* **TASK PROMPT**
Repeat, exactly as written, the lines of the records below from the first through the line with "(647, 406) = (487, 343): white phone -> none", but none past it.

* **THE RECORDS**

----------------

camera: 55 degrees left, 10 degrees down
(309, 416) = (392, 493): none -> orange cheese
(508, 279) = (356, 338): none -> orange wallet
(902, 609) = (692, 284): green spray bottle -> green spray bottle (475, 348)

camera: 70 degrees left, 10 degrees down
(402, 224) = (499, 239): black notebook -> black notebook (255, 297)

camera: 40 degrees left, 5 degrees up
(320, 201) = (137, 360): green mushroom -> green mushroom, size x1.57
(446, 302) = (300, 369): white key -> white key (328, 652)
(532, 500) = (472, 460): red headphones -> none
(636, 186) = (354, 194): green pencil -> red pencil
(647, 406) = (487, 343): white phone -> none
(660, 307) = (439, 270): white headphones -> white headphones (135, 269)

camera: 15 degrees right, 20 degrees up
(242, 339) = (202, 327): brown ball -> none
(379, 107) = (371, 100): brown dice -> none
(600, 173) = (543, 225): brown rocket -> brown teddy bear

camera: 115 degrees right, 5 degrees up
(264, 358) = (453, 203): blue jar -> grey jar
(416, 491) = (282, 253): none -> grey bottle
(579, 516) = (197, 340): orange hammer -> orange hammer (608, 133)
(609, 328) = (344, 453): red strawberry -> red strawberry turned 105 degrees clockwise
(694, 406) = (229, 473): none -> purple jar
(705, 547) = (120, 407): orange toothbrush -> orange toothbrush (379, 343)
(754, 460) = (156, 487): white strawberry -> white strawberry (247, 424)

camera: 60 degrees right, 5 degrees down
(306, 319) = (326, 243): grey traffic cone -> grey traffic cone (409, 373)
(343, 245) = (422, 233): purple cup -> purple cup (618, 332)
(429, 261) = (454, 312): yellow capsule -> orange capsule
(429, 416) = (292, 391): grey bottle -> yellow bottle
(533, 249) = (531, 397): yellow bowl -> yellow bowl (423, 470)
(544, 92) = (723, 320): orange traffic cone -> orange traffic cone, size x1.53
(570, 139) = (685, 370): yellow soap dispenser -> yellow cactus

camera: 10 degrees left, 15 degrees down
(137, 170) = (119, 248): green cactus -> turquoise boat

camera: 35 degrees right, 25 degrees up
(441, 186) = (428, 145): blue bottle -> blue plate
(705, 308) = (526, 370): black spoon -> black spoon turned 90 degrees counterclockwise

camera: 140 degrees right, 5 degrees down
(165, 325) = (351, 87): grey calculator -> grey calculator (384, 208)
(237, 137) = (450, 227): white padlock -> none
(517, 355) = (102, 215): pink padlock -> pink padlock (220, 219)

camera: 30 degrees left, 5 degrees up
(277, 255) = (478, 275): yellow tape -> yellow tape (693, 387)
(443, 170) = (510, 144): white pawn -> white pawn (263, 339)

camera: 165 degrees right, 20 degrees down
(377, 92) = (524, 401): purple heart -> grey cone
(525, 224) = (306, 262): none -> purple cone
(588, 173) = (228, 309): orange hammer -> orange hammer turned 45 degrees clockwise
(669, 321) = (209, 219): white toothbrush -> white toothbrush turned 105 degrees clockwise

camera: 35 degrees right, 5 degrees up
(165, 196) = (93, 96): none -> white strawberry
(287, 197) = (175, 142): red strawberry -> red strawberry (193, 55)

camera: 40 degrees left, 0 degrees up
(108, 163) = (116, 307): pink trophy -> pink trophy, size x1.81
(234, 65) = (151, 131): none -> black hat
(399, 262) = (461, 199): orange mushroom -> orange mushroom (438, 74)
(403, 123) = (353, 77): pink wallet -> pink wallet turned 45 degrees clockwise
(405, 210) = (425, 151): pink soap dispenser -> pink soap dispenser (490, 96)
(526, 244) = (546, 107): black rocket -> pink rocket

----------------

* **SOLUTION FOR THIS TASK**
camera: 55 degrees left, 10 degrees down
(309, 416) = (392, 493): none -> orange cheese
(508, 279) = (356, 338): none -> orange wallet
(902, 609) = (692, 284): green spray bottle -> green spray bottle (475, 348)

camera: 70 degrees left, 10 degrees down
(402, 224) = (499, 239): black notebook -> black notebook (255, 297)

camera: 40 degrees left, 5 degrees up
(320, 201) = (137, 360): green mushroom -> green mushroom, size x1.57
(446, 302) = (300, 369): white key -> white key (328, 652)
(532, 500) = (472, 460): red headphones -> none
(636, 186) = (354, 194): green pencil -> red pencil
(647, 406) = (487, 343): white phone -> none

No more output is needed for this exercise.